'''
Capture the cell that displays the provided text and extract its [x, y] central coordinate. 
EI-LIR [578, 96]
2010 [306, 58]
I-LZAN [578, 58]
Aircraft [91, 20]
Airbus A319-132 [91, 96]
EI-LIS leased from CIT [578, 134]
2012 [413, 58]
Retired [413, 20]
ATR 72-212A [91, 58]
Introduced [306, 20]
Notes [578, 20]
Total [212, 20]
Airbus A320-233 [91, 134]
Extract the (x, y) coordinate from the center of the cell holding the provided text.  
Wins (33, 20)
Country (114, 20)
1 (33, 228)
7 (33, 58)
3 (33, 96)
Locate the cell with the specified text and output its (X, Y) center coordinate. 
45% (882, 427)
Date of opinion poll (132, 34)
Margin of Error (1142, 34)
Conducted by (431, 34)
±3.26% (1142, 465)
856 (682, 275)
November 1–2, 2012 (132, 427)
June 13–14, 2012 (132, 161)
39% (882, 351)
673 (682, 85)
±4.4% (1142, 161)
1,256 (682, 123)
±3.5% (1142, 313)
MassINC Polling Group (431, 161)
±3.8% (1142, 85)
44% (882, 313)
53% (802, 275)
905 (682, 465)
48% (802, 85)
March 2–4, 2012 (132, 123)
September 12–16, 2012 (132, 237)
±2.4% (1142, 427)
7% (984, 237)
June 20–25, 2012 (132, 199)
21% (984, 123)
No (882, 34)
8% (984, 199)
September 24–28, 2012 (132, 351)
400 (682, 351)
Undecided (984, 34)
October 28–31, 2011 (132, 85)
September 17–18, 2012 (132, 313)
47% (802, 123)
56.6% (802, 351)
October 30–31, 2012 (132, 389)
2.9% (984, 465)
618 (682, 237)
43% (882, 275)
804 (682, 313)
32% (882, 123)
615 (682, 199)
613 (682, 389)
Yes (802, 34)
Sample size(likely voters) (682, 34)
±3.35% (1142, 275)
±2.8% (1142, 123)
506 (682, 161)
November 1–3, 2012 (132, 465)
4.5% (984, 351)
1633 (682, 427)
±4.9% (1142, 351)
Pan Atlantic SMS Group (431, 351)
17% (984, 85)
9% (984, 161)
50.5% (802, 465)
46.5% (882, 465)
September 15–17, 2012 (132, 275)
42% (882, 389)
'''
§ **Ziel**
Zitiere das gesamte Material oben Zeile für Zeile, ohne etwas daran zu ändern.

§ **Antwort zur Aufgabe**
Capture the cell that displays the provided text and extract its [x, y] central coordinate. 
EI-LIR [578, 96]
2010 [306, 58]
I-LZAN [578, 58]
Aircraft [91, 20]
Airbus A319-132 [91, 96]
EI-LIS leased from CIT [578, 134]
2012 [413, 58]
Retired [413, 20]
ATR 72-212A [91, 58]
Introduced [306, 20]
Notes [578, 20]
Total [212, 20]
Airbus A320-233 [91, 134]
Extract the (x, y) coordinate from the center of the cell holding the provided text.  
Wins (33, 20)
Country (114, 20)
1 (33, 228)
7 (33, 58)
3 (33, 96)
Locate the cell with the specified text and output its (X, Y) center coordinate. 
45% (882, 427)
Date of opinion poll (132, 34)
Margin of Error (1142, 34)
Conducted by (431, 34)
±3.26% (1142, 465)
856 (682, 275)
November 1–2, 2012 (132, 427)
June 13–14, 2012 (132, 161)
39% (882, 351)
673 (682, 85)
±4.4% (1142, 161)
1,256 (682, 123)
±3.5% (1142, 313)
MassINC Polling Group (431, 161)
±3.8% (1142, 85)
44% (882, 313)
53% (802, 275)
905 (682, 465)
48% (802, 85)
March 2–4, 2012 (132, 123)
September 12–16, 2012 (132, 237)
±2.4% (1142, 427)
7% (984, 237)
June 20–25, 2012 (132, 199)
21% (984, 123)
No (882, 34)
8% (984, 199)
September 24–28, 2012 (132, 351)
400 (682, 351)
Undecided (984, 34)
October 28–31, 2011 (132, 85)
September 17–18, 2012 (132, 313)
47% (802, 123)
56.6% (802, 351)
October 30–31, 2012 (132, 389)
2.9% (984, 465)
618 (682, 237)
43% (882, 275)
804 (682, 313)
32% (882, 123)
615 (682, 199)
613 (682, 389)
Yes (802, 34)
Sample size(likely voters) (682, 34)
±3.35% (1142, 275)
±2.8% (1142, 123)
506 (682, 161)
November 1–3, 2012 (132, 465)
4.5% (984, 351)
1633 (682, 427)
±4.9% (1142, 351)
Pan Atlantic SMS Group (431, 351)
17% (984, 85)
9% (984, 161)
50.5% (802, 465)
46.5% (882, 465)
September 15–17, 2012 (132, 275)
42% (882, 389)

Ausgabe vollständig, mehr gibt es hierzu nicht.